==== Records for the task ====

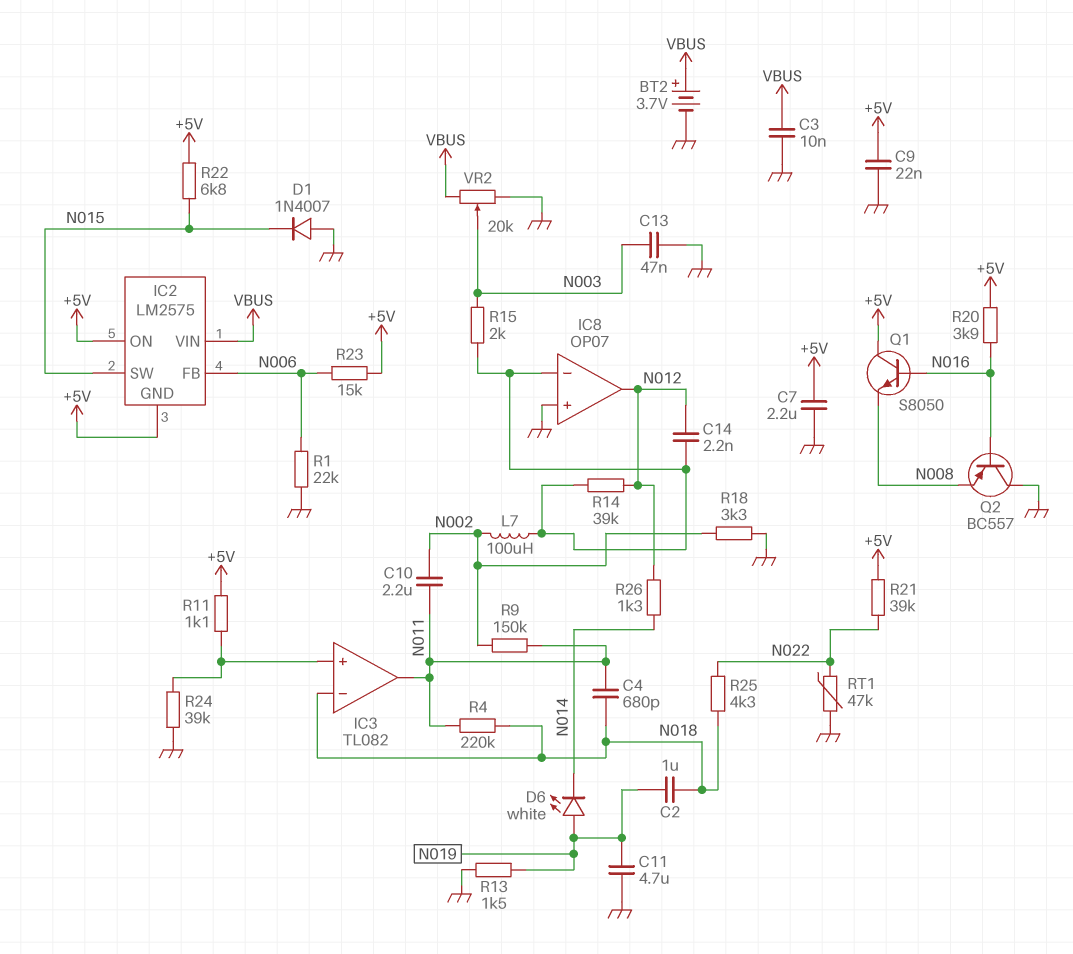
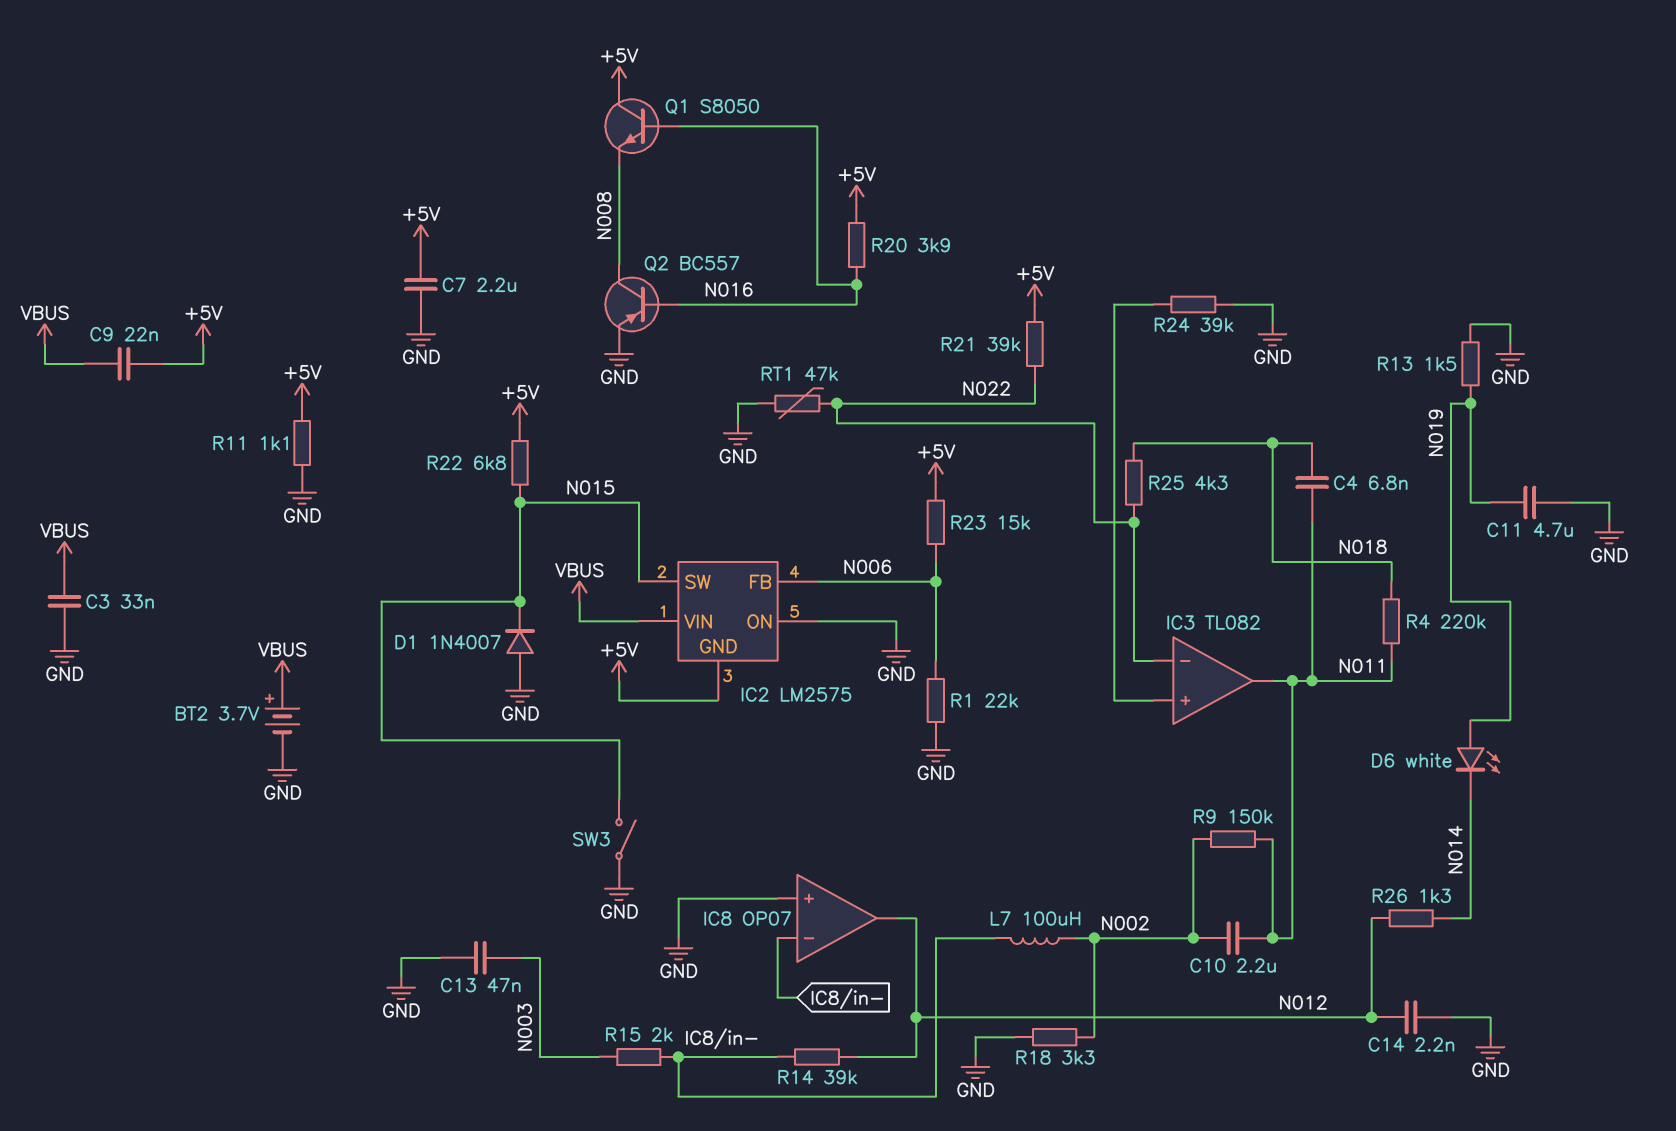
C2: 1uF (N018, N019) -> none
C3: 10nF (GND, VBUS) -> 33nF (GND, VBUS)
C4: 680pF (N011, N018) -> 6.8nF (N011, N018)
C9: 22nF (+5V, GND) -> 22nF (+5V, VBUS)
C14: 2.2nF (IC8/in-, N012) -> 2.2nF (GND, N012)
IC2 pin ON: +5V -> GND
IC3 pin in-: N018 -> N022
Q2: PNP BC557 (B N016, C GND, E N008) -> PNP BC557 (B N016, C N008, E GND)
R11: 1.1k (+5V, IC3/in+) -> 1.1k (+5V, GND)
SW3: none -> switch (GND, N015)
VR2: 20k (GND, VBUS, wiper N003) -> none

====

§ Problem
Filter the lines above, keeping each one that contains the string "VBUS".

§ Answer space
C3: 10nF (GND, VBUS) -> 33nF (GND, VBUS)
C9: 22nF (+5V, GND) -> 22nF (+5V, VBUS)
VR2: 20k (GND, VBUS, wiper N003) -> none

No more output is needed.